__Exercise objective__
Write out the listing below character for character, though without its pictures.

(Data shown Opens)

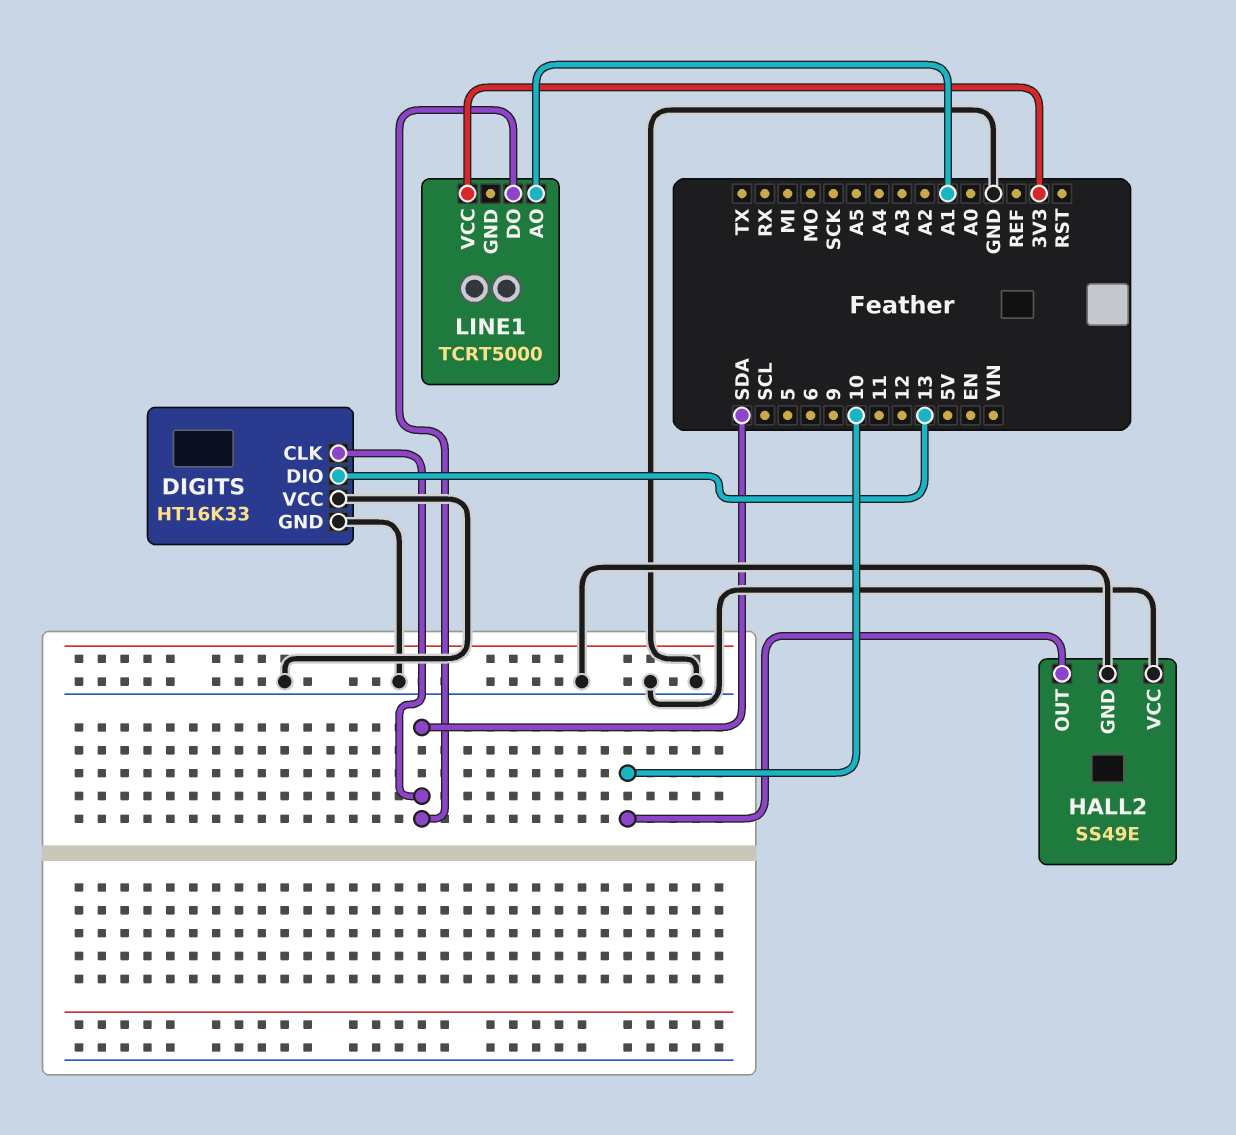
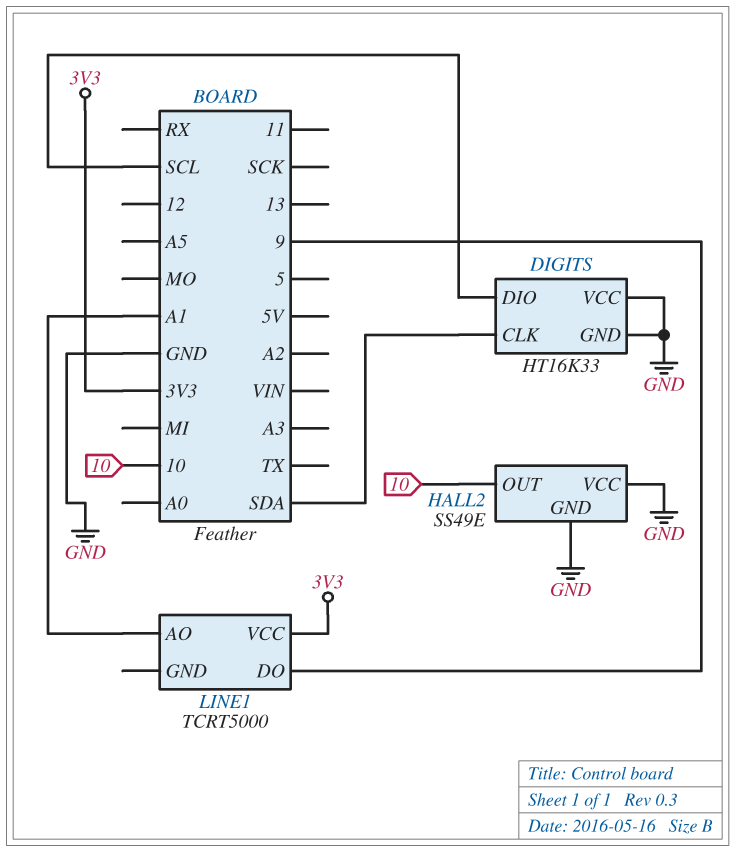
DIGITS pin DIO: 13 -> SCL
LINE1 pin DO: SDA -> 9

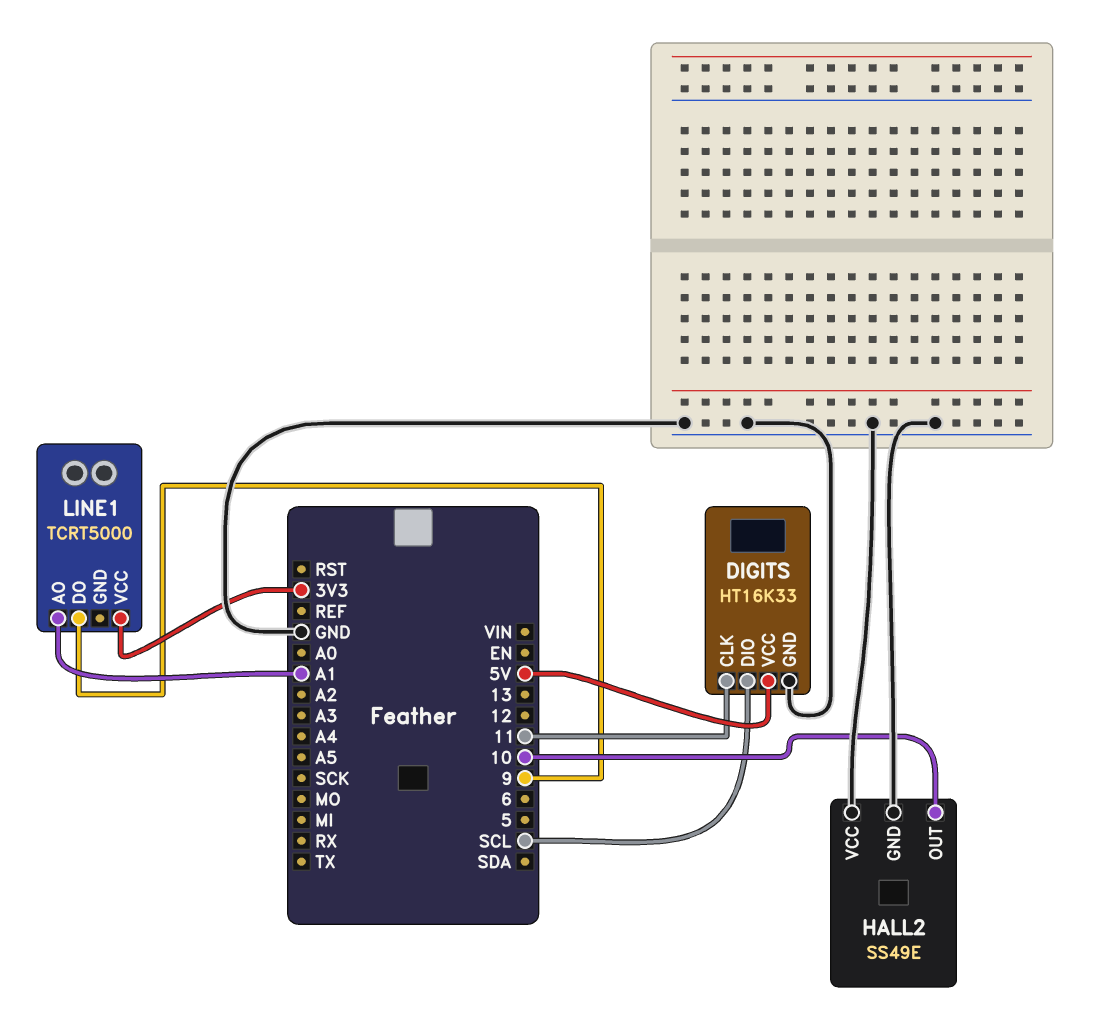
DIGITS pin CLK: SDA -> 11
DIGITS pin VCC: GND -> 5V

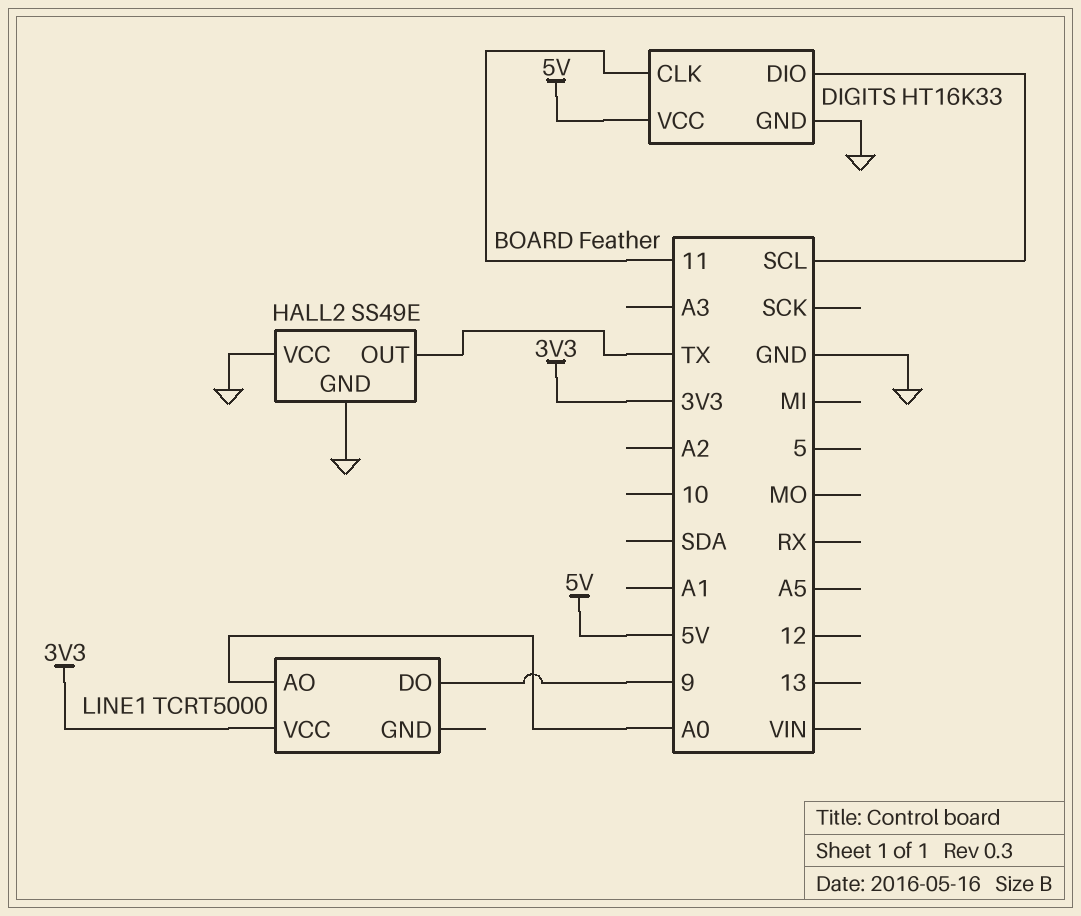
HALL2 pin OUT: 10 -> TX
LINE1 pin AO: A1 -> A0

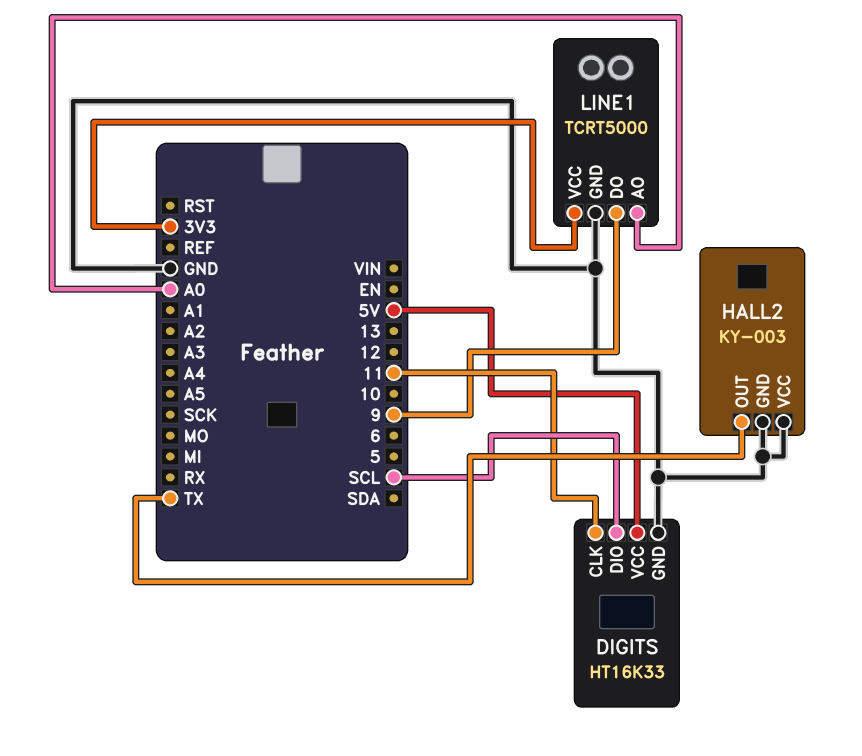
HALL2: SS49E -> KY-003
LINE1 pin GND: none -> GND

(Data shown Closes)

__Response area__
DIGITS pin DIO: 13 -> SCL
LINE1 pin DO: SDA -> 9

DIGITS pin CLK: SDA -> 11
DIGITS pin VCC: GND -> 5V

HALL2 pin OUT: 10 -> TX
LINE1 pin AO: A1 -> A0

HALL2: SS49E -> KY-003
LINE1 pin GND: none -> GND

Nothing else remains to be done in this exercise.